-------- Extracted entries --------

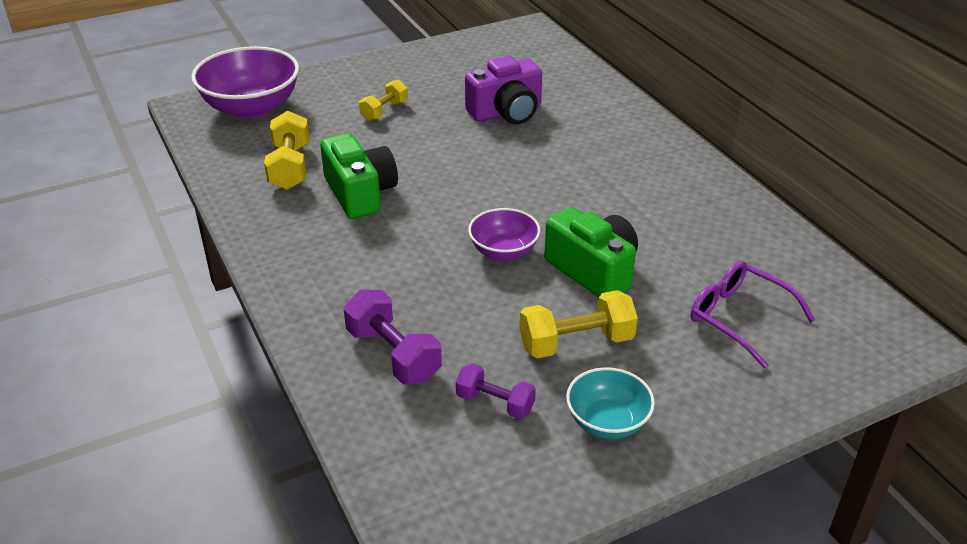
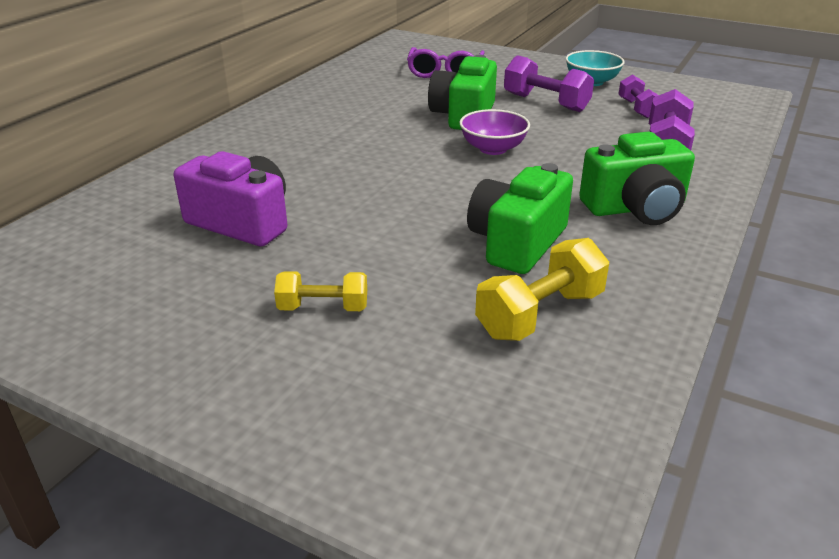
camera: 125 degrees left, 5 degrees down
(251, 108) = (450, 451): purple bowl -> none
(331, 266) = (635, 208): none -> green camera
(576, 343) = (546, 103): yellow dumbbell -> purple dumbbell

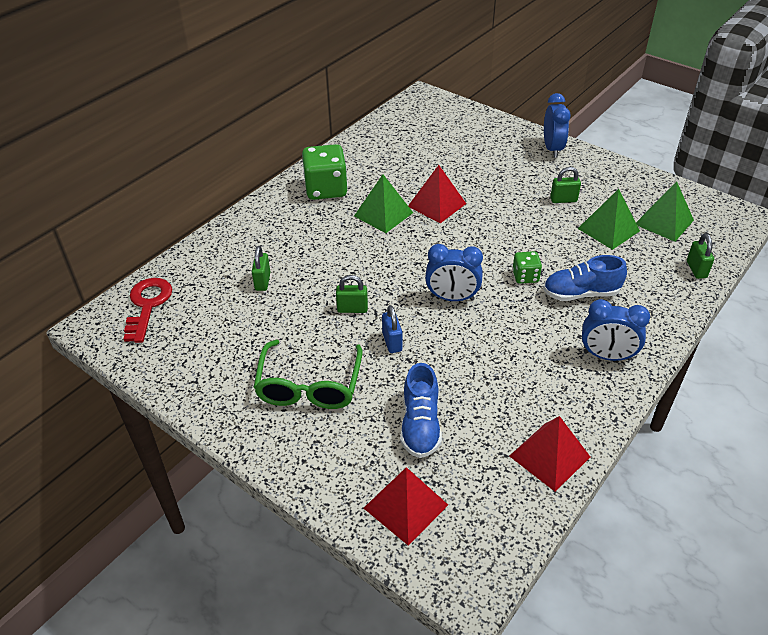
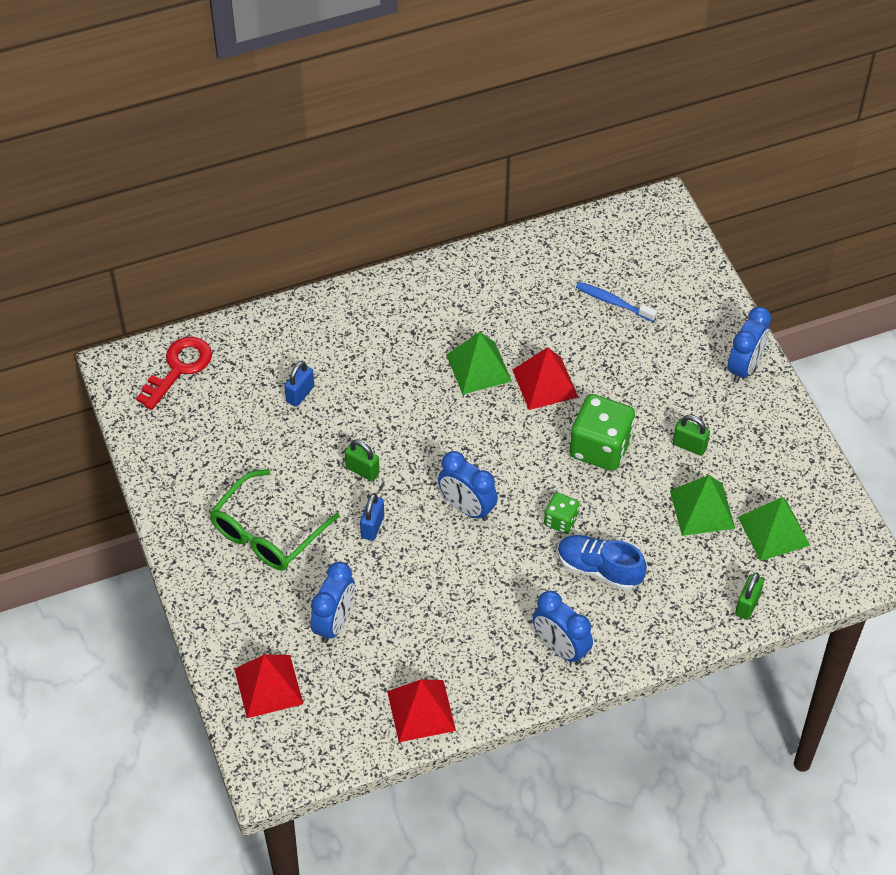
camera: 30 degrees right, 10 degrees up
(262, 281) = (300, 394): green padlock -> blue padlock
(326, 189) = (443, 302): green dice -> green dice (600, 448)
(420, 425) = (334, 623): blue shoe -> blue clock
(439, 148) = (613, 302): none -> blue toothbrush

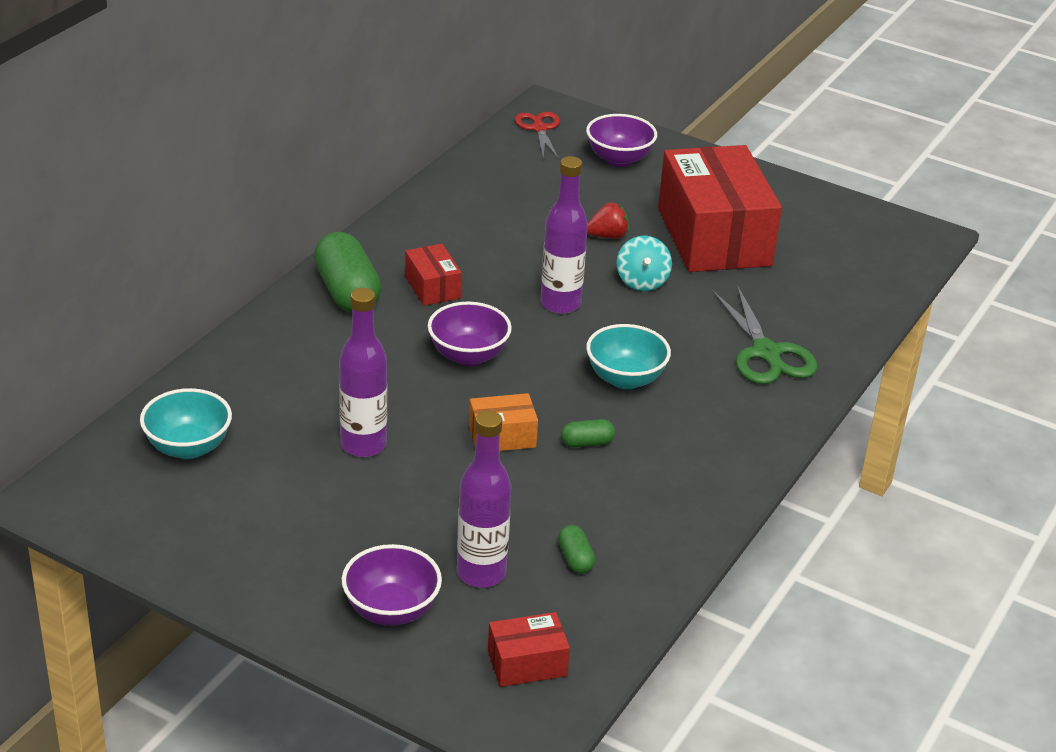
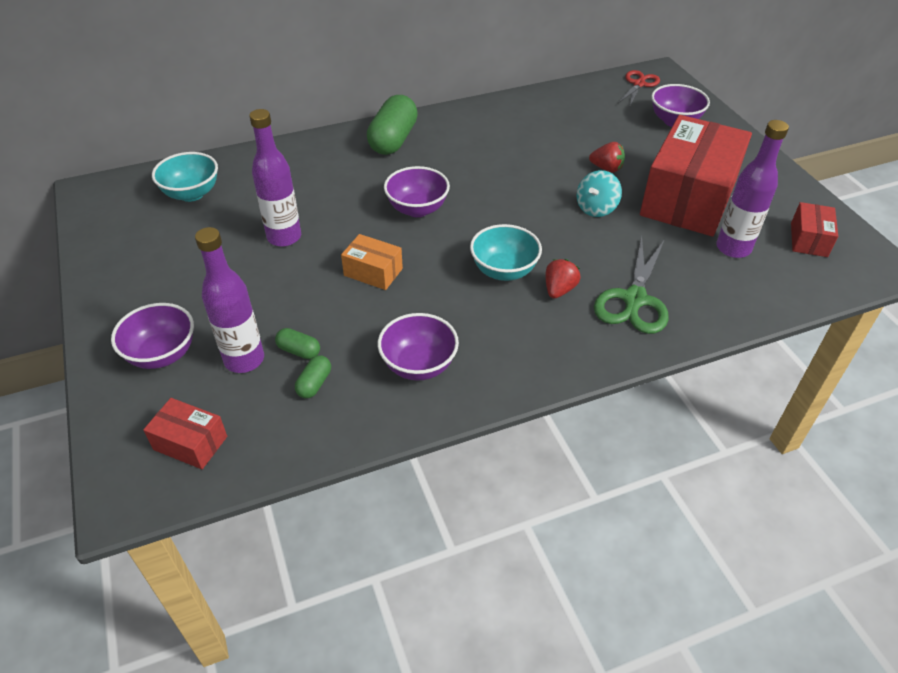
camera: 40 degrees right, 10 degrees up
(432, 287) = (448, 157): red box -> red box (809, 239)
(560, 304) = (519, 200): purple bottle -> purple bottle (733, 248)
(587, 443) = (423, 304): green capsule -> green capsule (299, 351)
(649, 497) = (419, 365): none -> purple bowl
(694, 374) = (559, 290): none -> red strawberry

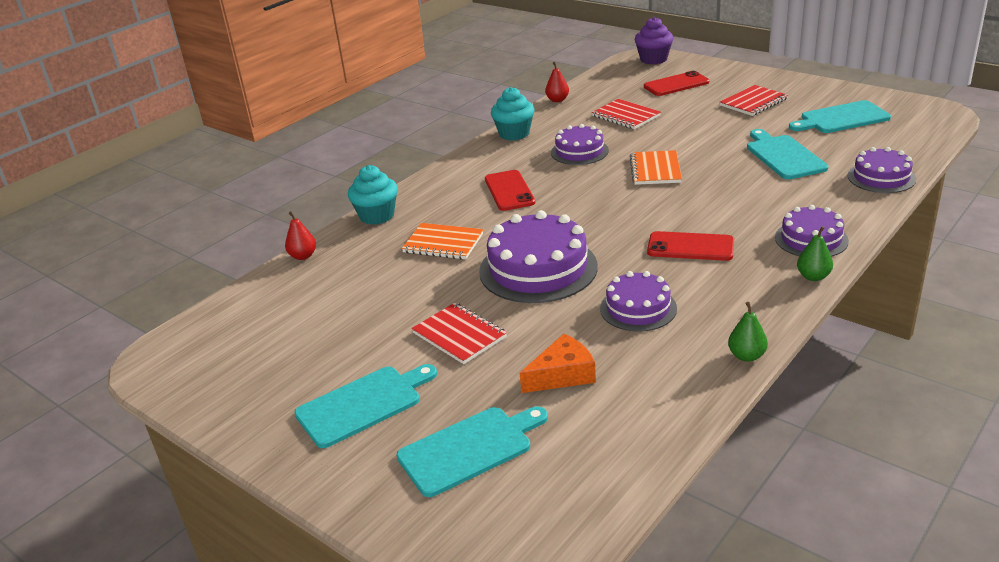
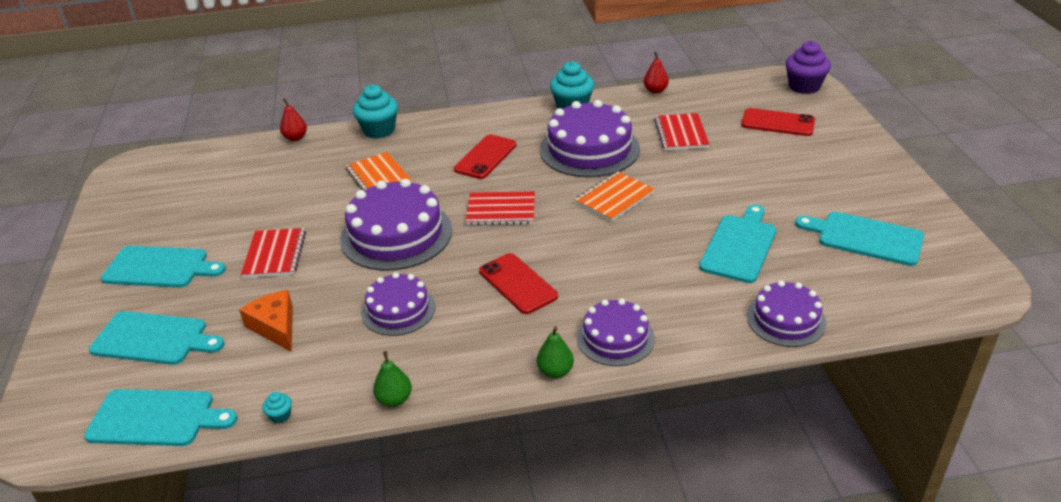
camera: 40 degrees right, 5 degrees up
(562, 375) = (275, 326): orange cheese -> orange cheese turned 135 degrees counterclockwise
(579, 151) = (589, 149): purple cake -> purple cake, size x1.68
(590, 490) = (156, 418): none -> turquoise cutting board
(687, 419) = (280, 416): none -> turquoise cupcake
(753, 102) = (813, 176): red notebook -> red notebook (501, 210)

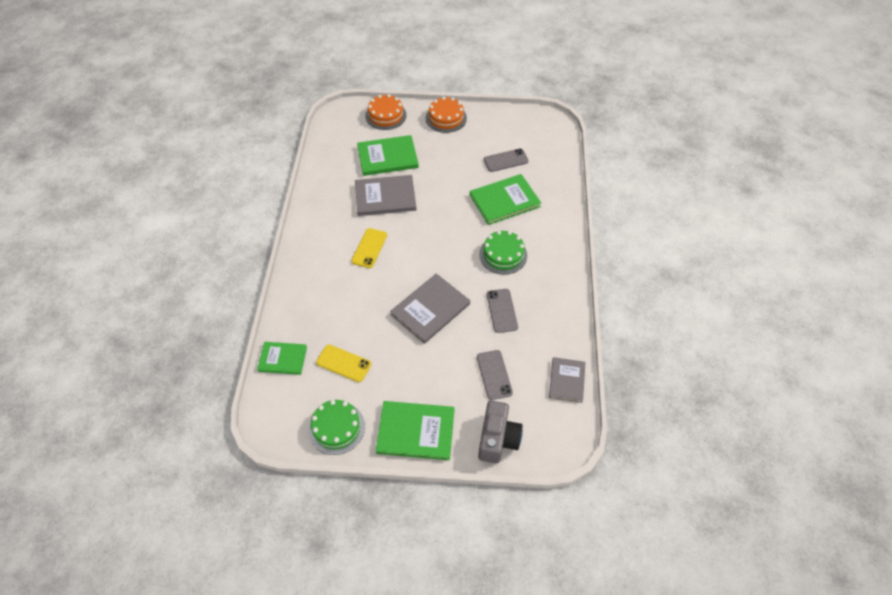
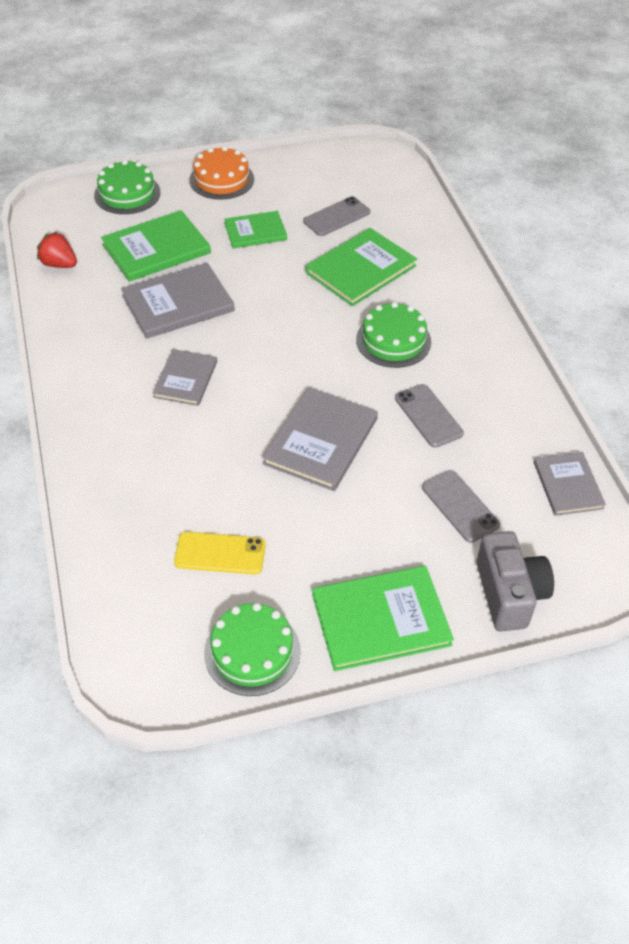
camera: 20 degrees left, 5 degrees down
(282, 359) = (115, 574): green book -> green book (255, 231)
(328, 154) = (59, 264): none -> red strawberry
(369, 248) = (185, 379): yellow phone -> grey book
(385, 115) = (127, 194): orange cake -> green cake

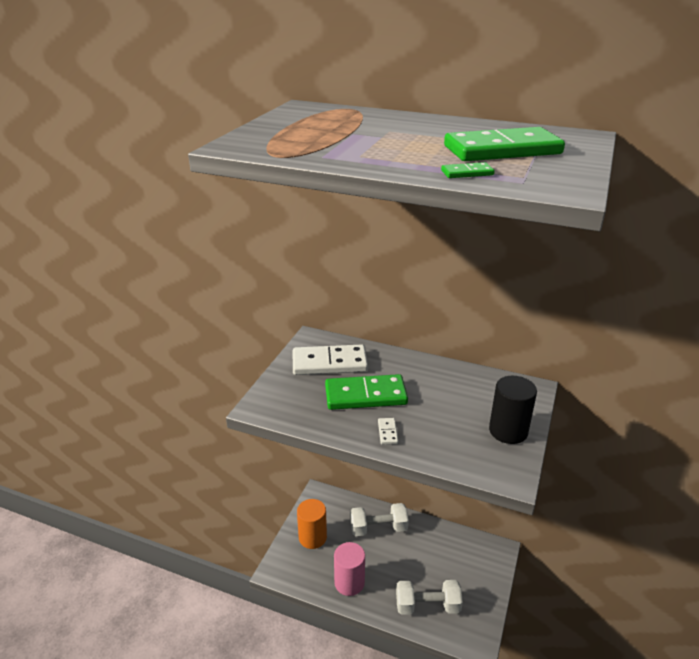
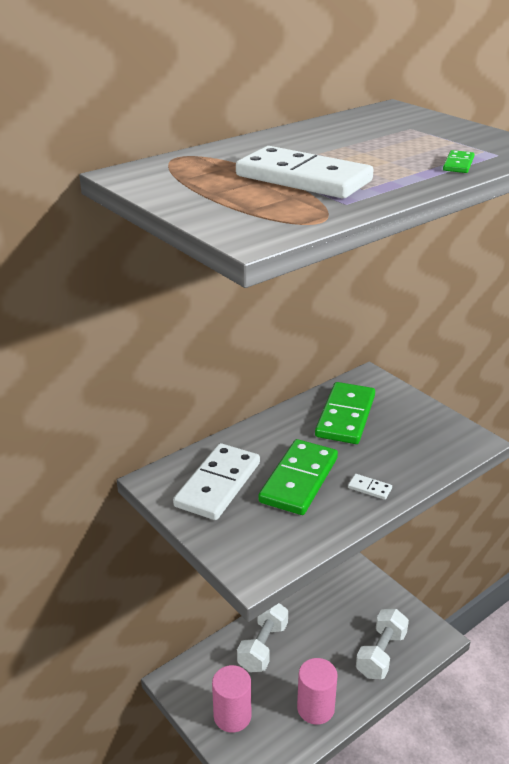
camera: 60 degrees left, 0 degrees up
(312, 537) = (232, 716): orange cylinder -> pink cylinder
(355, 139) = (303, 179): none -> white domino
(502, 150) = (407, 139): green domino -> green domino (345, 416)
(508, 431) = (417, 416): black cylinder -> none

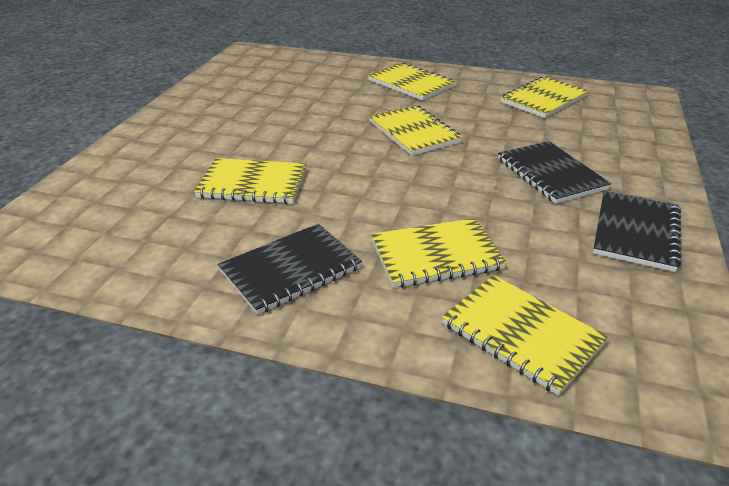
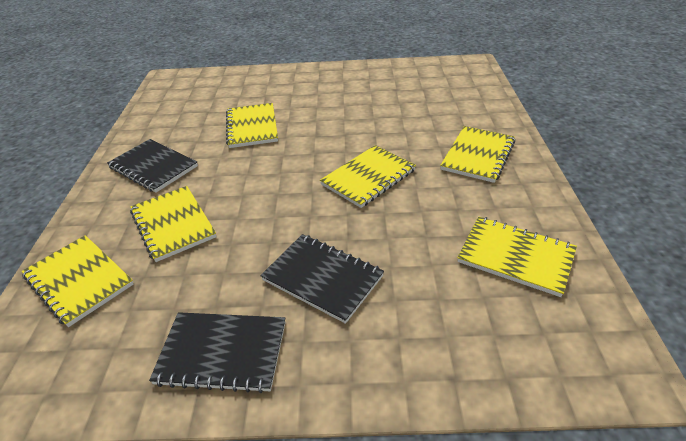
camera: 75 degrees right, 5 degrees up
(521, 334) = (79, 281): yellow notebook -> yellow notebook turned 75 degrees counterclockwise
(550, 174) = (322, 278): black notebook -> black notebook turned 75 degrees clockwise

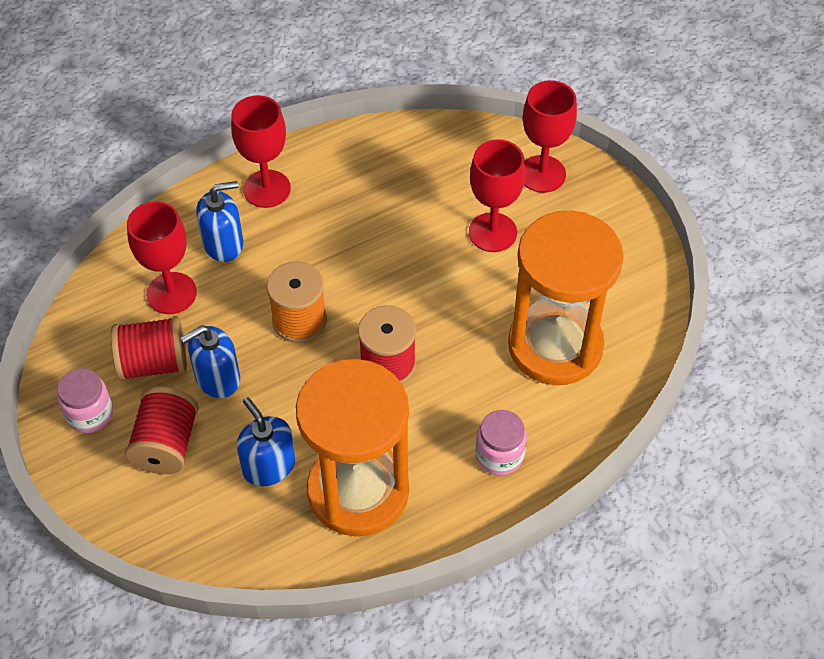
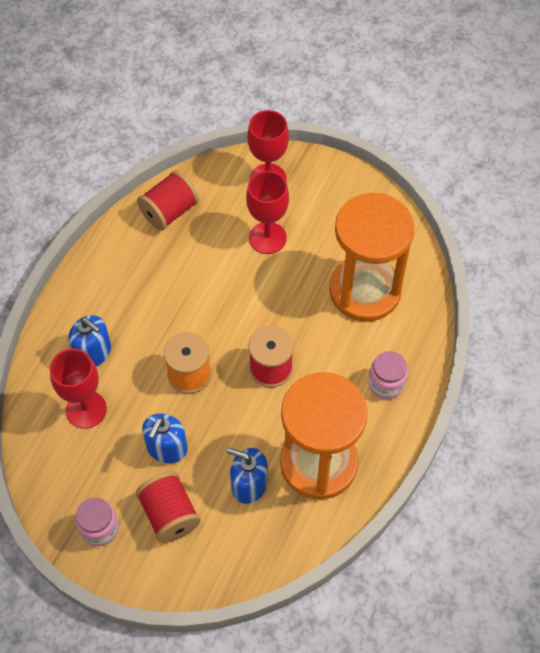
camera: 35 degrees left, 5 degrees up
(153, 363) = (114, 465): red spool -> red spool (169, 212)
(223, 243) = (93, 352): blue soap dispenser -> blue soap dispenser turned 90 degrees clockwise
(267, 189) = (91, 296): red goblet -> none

--------

**Your assignment**
Starting at the line containing "(508, 431) = (417, 416): black" and stopping at the line containing "(153, 363) = (114, 465): red", output every line above exactly, both ends included, with pictures omitted.

**Answer area**
(508, 431) = (417, 416): black cylinder -> none

camera: 75 degrees right, 5 degrees up
(521, 334) = (79, 281): yellow notebook -> yellow notebook turned 75 degrees counterclockwise
(550, 174) = (322, 278): black notebook -> black notebook turned 75 degrees clockwise

camera: 35 degrees left, 5 degrees up
(153, 363) = (114, 465): red spool -> red spool (169, 212)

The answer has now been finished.